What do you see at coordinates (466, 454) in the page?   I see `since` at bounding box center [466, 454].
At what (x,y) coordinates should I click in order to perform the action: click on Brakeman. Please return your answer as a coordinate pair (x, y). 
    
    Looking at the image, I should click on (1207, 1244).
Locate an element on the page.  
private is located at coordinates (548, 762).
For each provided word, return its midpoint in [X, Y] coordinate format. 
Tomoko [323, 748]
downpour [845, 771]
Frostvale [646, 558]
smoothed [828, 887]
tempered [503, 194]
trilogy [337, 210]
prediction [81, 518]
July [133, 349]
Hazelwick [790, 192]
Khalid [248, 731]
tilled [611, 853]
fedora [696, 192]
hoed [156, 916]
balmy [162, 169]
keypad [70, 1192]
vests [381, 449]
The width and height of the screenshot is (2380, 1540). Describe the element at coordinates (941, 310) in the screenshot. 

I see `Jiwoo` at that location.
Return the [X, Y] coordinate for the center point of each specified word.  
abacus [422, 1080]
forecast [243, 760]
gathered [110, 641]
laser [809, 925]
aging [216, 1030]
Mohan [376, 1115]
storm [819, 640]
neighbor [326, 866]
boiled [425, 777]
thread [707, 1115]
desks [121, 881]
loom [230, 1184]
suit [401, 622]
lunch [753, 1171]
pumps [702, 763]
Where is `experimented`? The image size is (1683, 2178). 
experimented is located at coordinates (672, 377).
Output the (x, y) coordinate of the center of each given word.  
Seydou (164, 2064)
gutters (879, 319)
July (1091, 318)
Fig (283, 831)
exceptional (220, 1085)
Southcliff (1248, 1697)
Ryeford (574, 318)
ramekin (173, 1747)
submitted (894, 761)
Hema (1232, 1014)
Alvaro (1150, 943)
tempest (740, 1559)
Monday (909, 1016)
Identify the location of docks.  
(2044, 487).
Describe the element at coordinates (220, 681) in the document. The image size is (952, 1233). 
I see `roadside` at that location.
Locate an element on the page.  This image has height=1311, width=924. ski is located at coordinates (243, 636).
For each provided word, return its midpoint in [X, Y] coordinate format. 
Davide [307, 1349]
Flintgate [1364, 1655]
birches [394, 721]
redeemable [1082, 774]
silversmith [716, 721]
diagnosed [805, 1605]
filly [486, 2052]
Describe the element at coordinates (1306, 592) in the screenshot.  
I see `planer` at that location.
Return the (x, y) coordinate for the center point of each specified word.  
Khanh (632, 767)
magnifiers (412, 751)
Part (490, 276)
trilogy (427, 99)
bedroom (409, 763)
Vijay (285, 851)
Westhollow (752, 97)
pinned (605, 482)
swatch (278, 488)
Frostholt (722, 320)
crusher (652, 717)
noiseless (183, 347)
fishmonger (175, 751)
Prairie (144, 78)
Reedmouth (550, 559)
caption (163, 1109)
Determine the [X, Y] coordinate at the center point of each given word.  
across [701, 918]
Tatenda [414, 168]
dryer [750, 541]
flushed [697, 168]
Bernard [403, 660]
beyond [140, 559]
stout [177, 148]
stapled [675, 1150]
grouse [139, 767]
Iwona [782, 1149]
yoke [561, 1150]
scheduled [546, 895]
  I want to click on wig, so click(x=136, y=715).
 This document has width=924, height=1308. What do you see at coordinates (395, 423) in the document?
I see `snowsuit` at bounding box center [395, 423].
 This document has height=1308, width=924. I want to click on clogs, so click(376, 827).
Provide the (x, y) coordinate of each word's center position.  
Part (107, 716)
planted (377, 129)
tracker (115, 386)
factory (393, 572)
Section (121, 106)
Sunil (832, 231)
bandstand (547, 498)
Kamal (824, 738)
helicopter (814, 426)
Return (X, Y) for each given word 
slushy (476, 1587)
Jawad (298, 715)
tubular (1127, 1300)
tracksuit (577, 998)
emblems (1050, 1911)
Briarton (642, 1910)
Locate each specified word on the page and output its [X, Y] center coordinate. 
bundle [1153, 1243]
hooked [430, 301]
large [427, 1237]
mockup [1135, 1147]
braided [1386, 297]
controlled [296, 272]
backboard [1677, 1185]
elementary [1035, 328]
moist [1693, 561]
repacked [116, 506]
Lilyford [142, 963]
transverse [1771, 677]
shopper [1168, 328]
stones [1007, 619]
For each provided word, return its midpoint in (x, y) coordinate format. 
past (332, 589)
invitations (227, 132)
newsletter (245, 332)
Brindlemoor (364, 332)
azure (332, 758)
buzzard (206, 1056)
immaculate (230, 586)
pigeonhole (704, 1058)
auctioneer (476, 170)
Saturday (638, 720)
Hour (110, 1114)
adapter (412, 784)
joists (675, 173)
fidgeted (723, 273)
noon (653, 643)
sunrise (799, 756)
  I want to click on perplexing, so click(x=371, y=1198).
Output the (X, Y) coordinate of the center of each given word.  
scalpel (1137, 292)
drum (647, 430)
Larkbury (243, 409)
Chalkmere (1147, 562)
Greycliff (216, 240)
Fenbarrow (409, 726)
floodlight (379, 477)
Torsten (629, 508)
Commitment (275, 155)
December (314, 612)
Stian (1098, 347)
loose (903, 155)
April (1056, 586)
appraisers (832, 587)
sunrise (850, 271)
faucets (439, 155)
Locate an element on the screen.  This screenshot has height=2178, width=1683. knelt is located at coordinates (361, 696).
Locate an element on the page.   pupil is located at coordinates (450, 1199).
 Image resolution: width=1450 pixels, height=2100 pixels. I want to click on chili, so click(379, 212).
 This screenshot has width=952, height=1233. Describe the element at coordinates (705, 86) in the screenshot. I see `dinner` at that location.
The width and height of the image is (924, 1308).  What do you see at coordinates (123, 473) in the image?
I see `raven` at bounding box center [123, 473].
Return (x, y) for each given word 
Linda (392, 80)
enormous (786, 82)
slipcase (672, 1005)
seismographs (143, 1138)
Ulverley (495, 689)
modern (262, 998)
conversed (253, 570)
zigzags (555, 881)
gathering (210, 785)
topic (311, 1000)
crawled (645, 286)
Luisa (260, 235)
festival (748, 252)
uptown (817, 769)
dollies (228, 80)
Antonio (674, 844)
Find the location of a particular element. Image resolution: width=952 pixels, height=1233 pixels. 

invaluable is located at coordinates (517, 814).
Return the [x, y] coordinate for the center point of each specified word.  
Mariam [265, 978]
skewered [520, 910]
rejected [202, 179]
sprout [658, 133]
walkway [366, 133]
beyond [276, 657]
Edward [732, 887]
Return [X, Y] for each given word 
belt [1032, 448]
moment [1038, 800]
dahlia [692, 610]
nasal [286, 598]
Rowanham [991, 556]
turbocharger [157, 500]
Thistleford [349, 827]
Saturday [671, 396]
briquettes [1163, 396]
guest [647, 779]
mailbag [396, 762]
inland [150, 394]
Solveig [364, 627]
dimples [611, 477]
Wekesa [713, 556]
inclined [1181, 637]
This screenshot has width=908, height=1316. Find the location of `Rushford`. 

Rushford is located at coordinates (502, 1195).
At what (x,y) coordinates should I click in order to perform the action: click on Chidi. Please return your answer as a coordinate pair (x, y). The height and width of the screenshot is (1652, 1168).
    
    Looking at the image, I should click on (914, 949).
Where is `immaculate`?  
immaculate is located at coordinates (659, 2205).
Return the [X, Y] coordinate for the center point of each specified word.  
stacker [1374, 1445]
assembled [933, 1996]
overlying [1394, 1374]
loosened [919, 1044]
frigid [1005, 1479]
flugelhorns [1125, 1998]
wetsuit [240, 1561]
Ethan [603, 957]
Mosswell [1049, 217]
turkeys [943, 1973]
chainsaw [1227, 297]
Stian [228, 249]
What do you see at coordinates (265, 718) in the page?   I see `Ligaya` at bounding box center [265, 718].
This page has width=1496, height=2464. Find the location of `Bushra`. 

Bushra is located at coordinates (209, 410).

::::::::

How many lines of the records above contain the string "Bushra"? Reply with the number alone.

● Exercise solution
2